Exercise objective:
Return every line of the records that includes the string "black".

The data:
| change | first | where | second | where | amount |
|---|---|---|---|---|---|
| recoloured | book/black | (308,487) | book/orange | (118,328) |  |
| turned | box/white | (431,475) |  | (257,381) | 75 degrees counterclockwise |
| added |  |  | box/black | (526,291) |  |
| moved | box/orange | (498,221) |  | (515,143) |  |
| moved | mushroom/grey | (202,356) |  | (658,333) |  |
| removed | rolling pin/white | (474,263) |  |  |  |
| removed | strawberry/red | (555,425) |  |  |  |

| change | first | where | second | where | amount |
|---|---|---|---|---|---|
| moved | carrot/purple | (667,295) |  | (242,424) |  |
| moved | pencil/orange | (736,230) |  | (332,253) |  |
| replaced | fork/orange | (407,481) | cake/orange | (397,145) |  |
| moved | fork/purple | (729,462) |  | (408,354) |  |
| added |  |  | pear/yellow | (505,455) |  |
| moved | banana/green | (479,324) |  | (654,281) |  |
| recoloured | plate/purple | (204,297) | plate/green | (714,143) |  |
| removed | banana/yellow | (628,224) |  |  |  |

Task result:
| recoloured | book/black | (308,487) | book/orange | (118,328) |  |
| added |  |  | box/black | (526,291) |  |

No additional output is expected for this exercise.